Modification records:
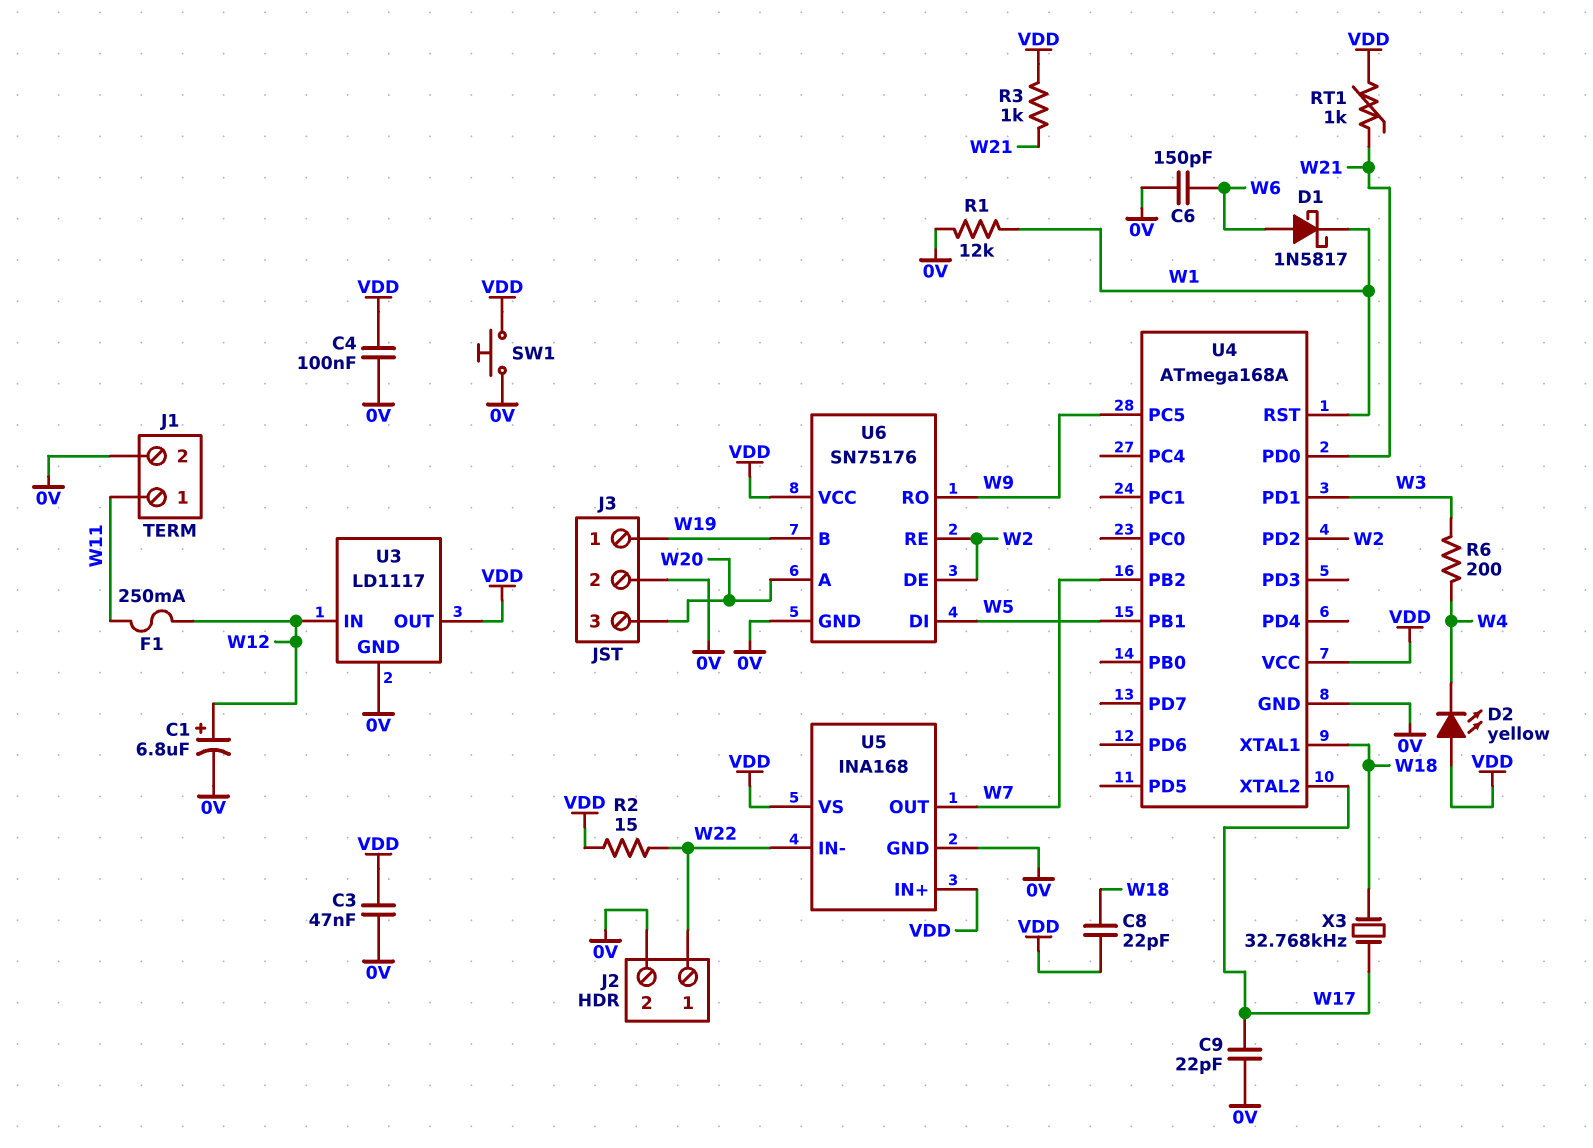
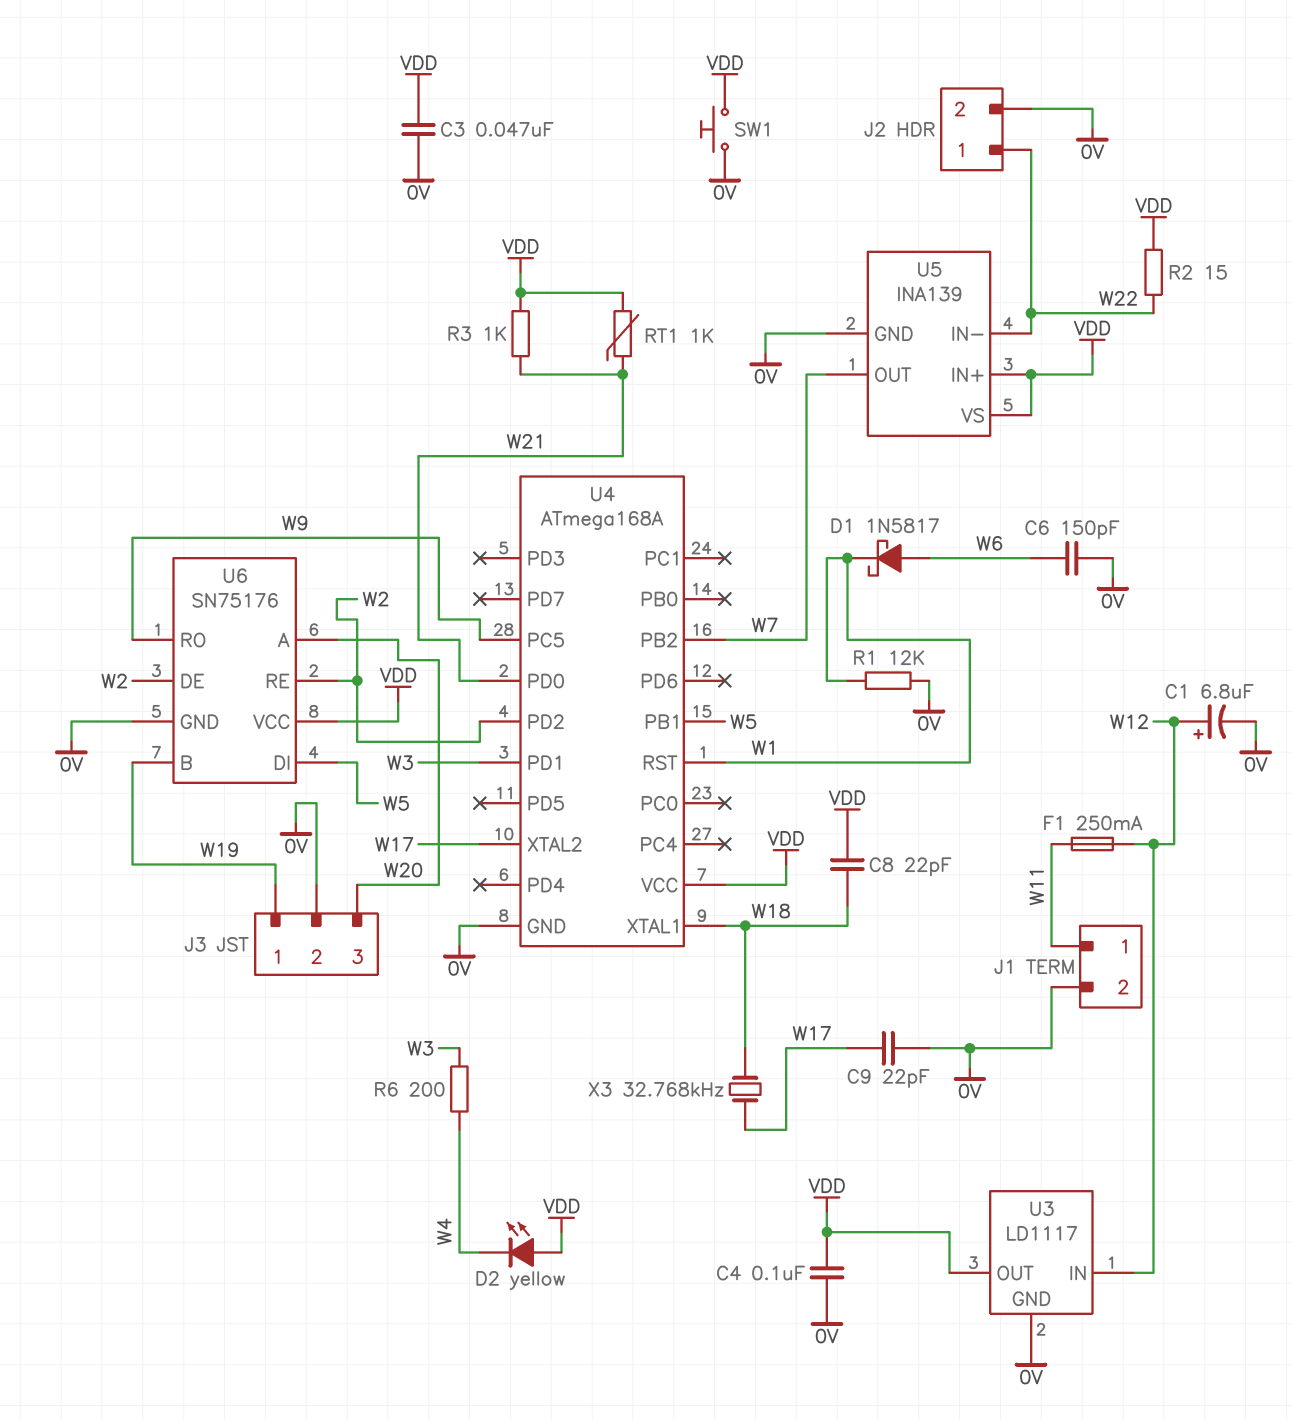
U5: INA168 -> INA139

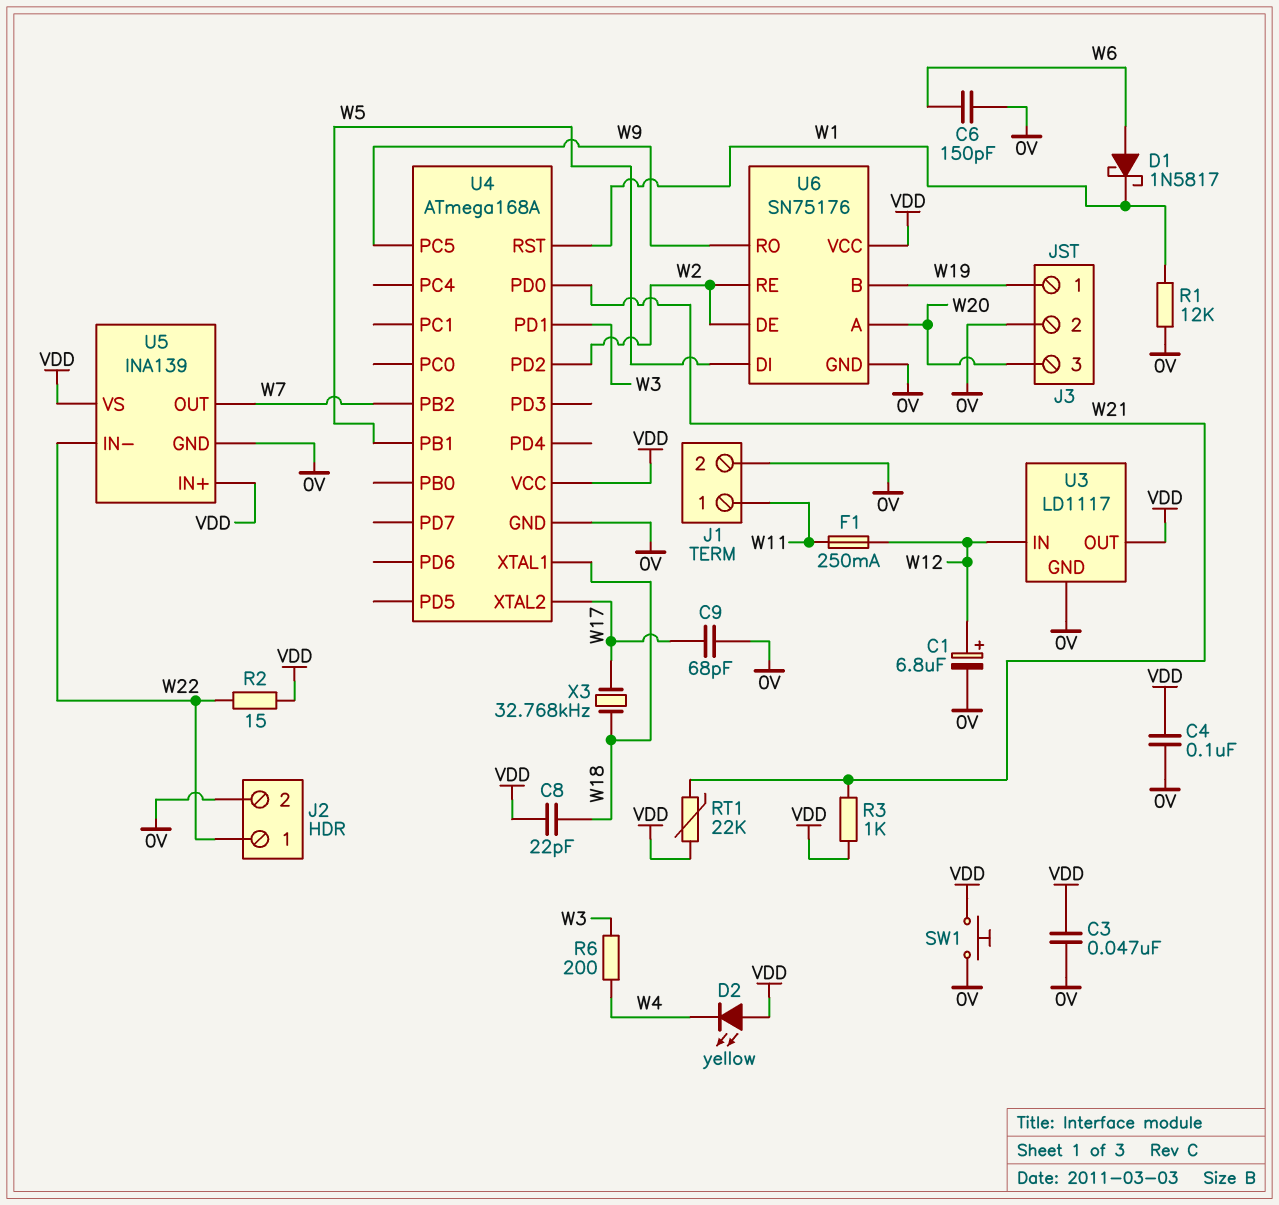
C9: 22pF (0V, W17) -> 68pF (0V, W17)
RT1: 1k (VDD, W21) -> 22k (VDD, W21)

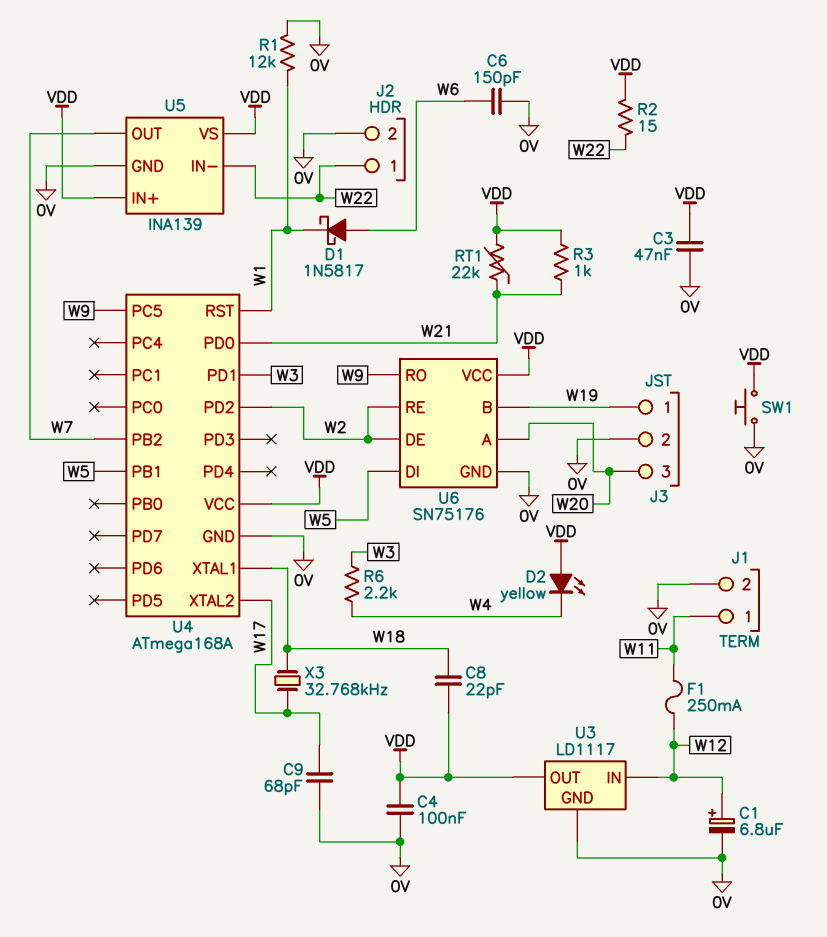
R6: 200 (W3, W4) -> 2.2k (W3, W4)

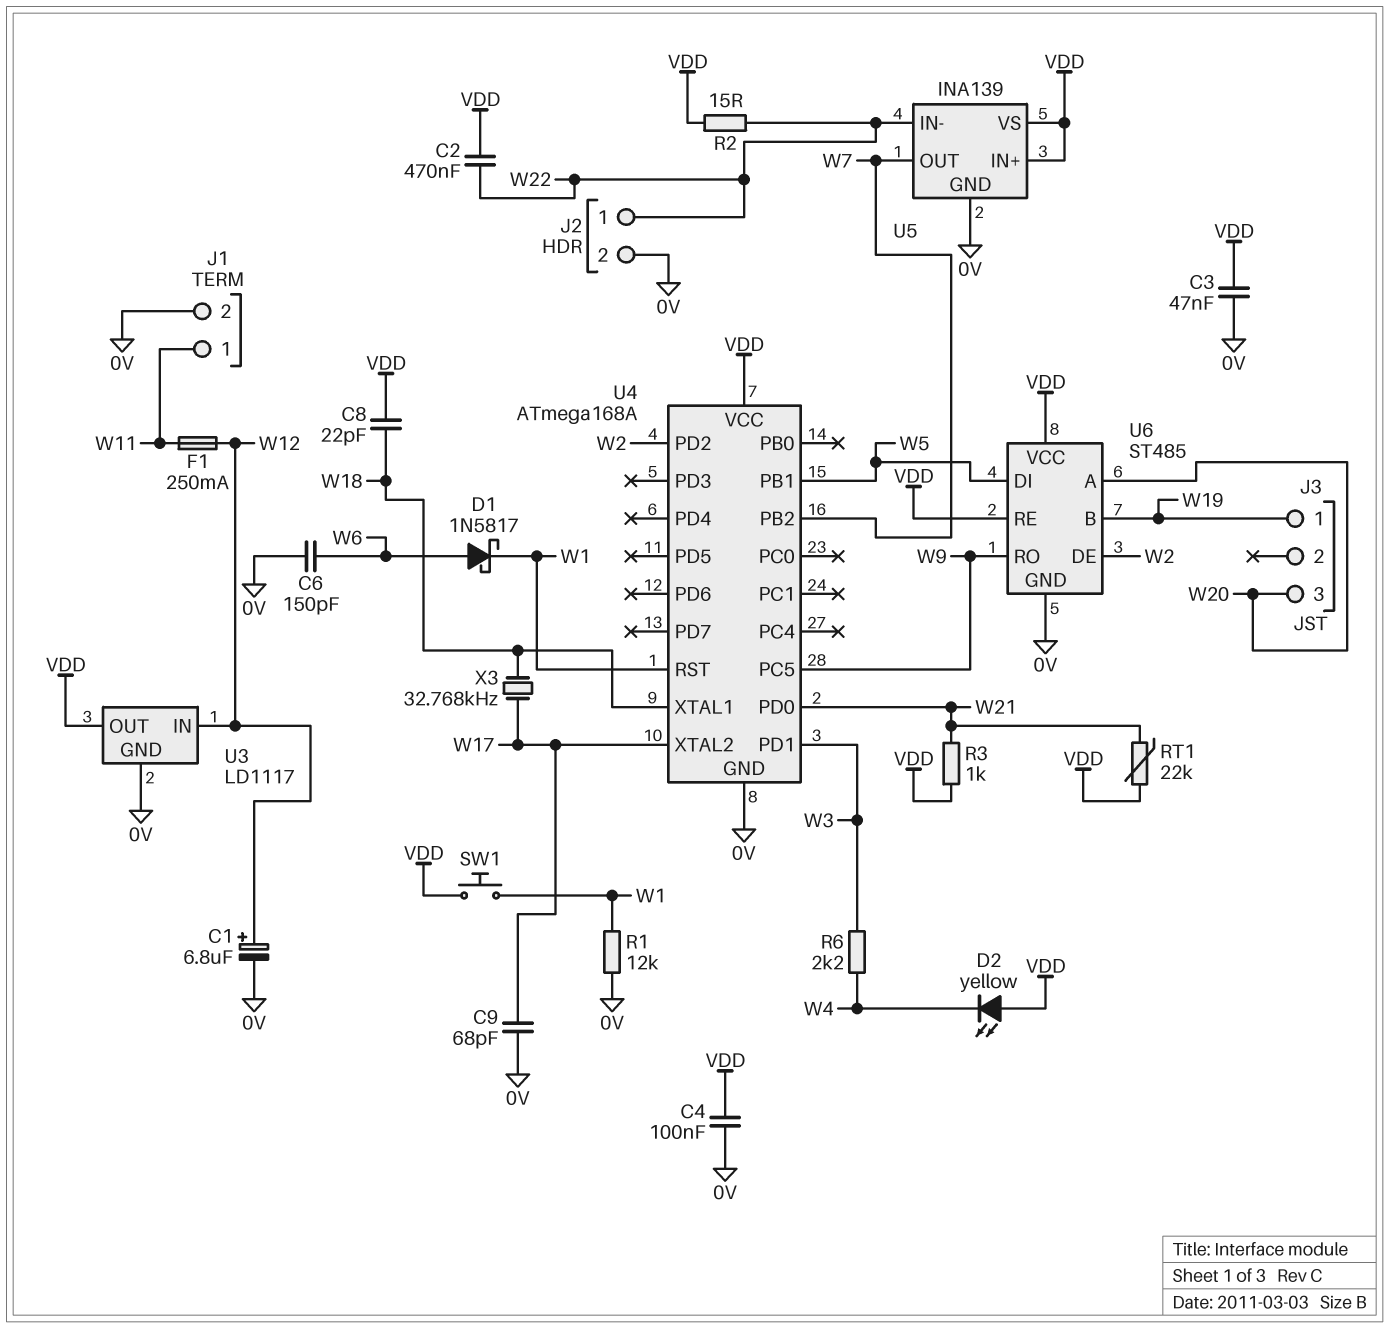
C2: none -> 470nF (VDD, W22)
J3 pin 2: 0V -> none
SW1: button (0V, VDD) -> button (VDD, W1)
U6: SN75176 -> ST485
U6 pin RE: W2 -> VDD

» What to produce: Copy out the entries verbatim and leave the images out.

» Answer to this problem:
U5: INA168 -> INA139

C9: 22pF (0V, W17) -> 68pF (0V, W17)
RT1: 1k (VDD, W21) -> 22k (VDD, W21)

R6: 200 (W3, W4) -> 2.2k (W3, W4)

C2: none -> 470nF (VDD, W22)
J3 pin 2: 0V -> none
SW1: button (0V, VDD) -> button (VDD, W1)
U6: SN75176 -> ST485
U6 pin RE: W2 -> VDD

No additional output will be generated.